Skip the pictures and give back the rest of the listing exactly.
── DATASET EXTRACT
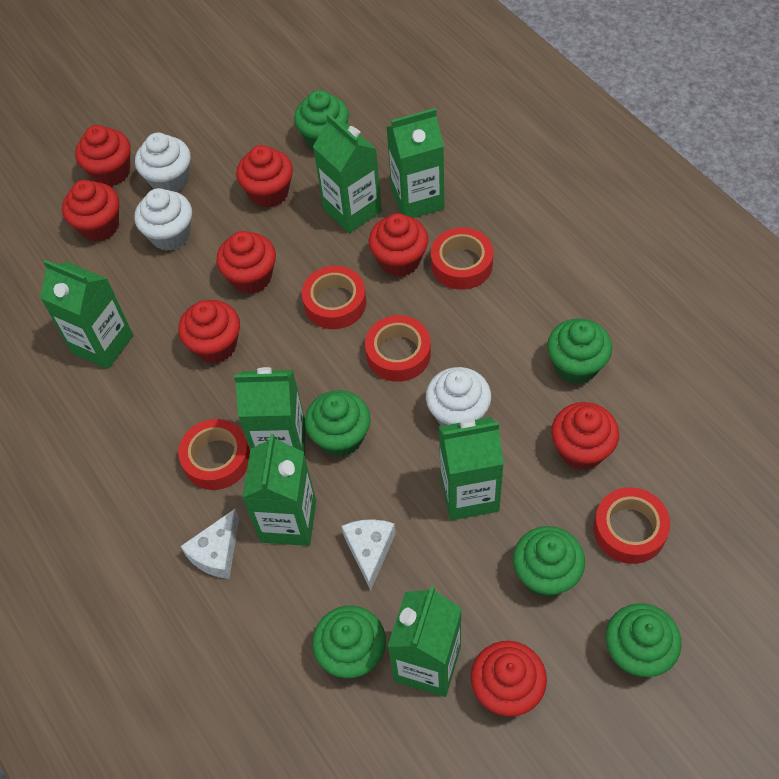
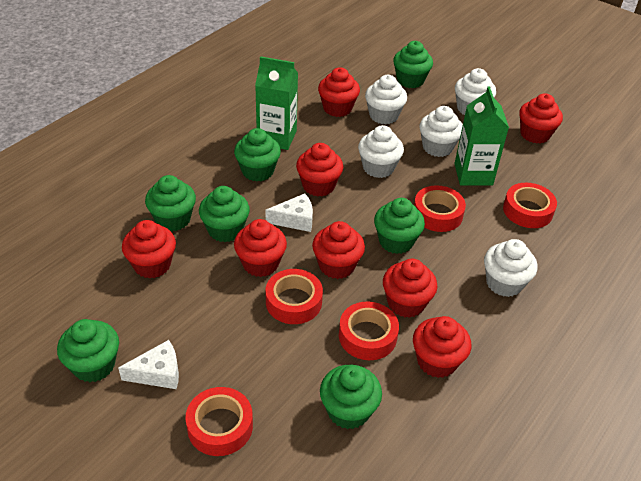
green carton: 7 -> 2
green cupcake: 6 -> 7
white cupcake: 3 -> 5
────
__RESPONSE TO THIS EXERCISE__.
green carton: 7 -> 2
green cupcake: 6 -> 7
white cupcake: 3 -> 5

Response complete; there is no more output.